> RECORDS FOR PROCESSING

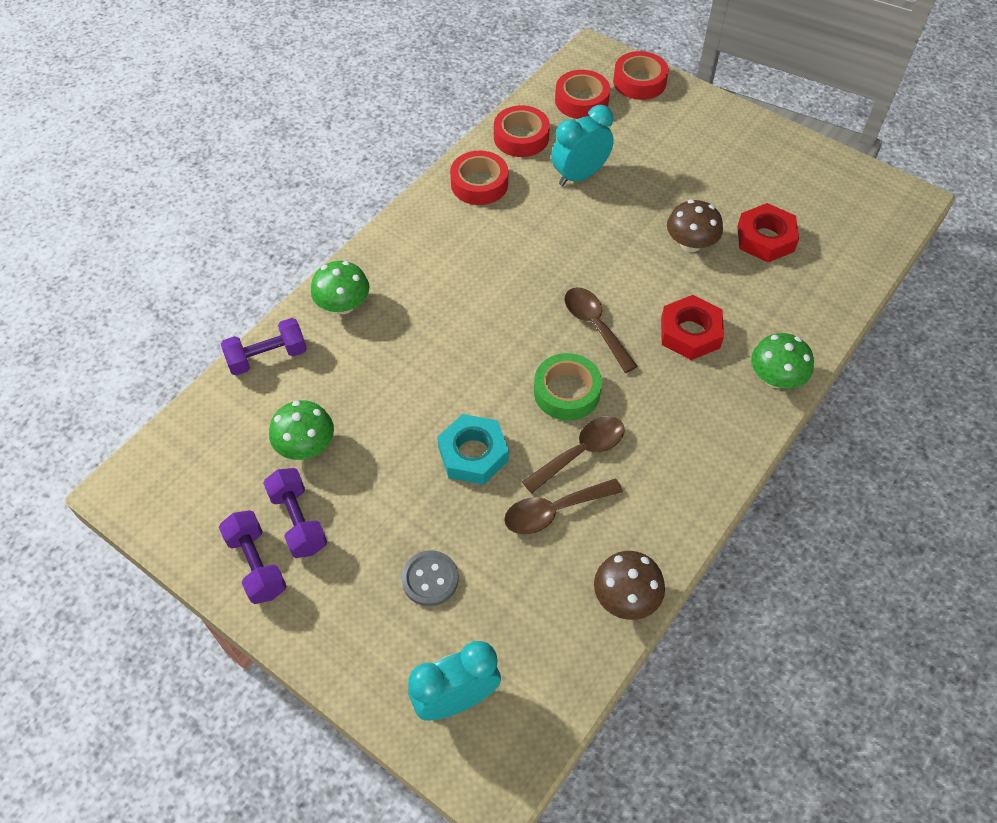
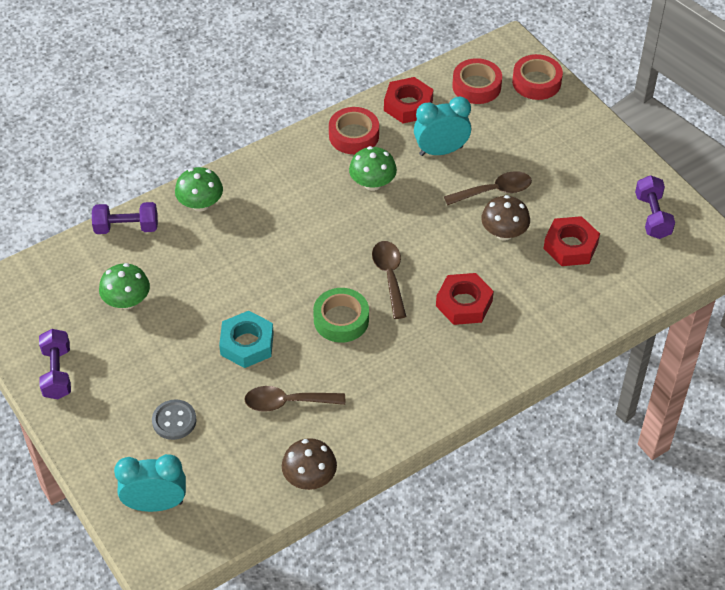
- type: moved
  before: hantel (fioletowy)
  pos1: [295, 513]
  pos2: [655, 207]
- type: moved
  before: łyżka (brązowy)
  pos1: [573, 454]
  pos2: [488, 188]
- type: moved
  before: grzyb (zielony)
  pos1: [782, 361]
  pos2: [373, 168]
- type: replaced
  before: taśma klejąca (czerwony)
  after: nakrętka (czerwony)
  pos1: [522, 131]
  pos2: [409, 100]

> REQUIREMENT
Each line of the entries above that has the word "before" is to be copied.

> RESPONSE AREA
  before: hantel (fioletowy)
  before: łyżka (brązowy)
  before: grzyb (zielony)
  before: taśma klejąca (czerwony)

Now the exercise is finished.